Wherever the string "white" appears in the records, return the line that holds it.
── Data for this exercise
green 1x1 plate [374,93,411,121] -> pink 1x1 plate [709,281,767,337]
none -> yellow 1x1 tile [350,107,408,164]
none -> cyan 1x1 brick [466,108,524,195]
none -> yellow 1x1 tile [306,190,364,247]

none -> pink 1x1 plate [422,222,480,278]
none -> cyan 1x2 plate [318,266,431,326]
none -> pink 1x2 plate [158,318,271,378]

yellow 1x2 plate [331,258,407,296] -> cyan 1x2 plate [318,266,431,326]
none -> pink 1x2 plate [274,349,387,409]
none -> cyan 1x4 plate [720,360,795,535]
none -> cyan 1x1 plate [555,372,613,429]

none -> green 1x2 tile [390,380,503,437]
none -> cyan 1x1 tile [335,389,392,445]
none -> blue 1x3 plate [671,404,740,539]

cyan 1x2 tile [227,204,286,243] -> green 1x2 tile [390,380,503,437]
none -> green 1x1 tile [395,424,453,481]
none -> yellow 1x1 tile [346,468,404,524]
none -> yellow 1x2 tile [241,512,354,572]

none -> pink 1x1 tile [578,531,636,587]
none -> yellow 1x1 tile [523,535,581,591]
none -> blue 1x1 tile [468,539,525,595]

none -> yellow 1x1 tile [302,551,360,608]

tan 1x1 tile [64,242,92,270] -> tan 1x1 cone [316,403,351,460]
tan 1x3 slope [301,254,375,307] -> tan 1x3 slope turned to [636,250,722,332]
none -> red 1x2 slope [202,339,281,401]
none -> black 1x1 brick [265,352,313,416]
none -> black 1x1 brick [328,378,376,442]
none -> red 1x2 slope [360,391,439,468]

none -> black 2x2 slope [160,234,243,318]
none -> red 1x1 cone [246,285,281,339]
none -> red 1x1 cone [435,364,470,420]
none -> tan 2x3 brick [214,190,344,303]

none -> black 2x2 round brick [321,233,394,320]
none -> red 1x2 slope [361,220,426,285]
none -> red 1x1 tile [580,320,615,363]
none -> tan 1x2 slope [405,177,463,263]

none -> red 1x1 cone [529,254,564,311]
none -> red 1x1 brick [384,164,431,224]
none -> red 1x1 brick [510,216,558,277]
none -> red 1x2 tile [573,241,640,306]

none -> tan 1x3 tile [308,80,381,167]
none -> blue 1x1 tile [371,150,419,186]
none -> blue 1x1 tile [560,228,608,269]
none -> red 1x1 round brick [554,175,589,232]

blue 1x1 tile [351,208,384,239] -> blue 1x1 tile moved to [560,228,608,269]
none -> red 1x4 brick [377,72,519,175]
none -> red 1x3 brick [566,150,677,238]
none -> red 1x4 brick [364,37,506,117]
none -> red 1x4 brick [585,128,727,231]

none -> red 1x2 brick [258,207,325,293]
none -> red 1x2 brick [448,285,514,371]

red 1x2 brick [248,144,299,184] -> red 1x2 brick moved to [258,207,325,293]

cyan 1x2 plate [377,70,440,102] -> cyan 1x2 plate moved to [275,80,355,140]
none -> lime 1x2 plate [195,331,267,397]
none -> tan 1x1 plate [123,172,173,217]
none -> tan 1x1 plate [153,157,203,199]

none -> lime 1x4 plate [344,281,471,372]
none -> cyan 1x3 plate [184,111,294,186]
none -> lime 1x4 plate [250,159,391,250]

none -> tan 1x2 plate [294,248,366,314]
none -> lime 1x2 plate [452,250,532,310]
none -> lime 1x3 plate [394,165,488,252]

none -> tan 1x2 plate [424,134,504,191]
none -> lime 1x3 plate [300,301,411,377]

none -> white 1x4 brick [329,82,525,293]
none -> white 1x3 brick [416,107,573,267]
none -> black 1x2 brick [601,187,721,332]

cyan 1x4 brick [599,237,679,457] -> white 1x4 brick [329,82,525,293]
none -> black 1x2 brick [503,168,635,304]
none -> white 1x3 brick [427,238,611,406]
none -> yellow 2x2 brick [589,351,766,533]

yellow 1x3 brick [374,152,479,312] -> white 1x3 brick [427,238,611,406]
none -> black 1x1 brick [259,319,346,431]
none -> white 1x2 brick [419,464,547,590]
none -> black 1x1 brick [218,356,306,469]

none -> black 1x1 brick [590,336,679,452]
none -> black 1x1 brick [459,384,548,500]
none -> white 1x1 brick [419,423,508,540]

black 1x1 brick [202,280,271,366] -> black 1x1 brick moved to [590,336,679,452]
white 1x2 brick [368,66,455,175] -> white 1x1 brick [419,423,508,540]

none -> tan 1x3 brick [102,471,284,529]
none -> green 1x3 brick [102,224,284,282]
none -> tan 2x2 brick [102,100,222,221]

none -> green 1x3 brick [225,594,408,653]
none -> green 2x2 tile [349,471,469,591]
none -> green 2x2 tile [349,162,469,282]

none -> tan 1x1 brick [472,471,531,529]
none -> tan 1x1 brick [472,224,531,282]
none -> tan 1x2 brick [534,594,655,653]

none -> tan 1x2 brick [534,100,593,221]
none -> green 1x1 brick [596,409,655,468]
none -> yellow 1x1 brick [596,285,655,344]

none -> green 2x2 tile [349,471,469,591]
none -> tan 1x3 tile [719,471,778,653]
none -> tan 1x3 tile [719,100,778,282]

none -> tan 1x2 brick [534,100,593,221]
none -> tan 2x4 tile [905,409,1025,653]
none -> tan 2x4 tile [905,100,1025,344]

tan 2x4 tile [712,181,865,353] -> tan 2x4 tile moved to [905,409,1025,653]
────
Response:
none -> white 1x4 brick [329,82,525,293]
none -> white 1x3 brick [416,107,573,267]
cyan 1x4 brick [599,237,679,457] -> white 1x4 brick [329,82,525,293]
none -> white 1x3 brick [427,238,611,406]
yellow 1x3 brick [374,152,479,312] -> white 1x3 brick [427,238,611,406]
none -> white 1x2 brick [419,464,547,590]
none -> white 1x1 brick [419,423,508,540]
white 1x2 brick [368,66,455,175] -> white 1x1 brick [419,423,508,540]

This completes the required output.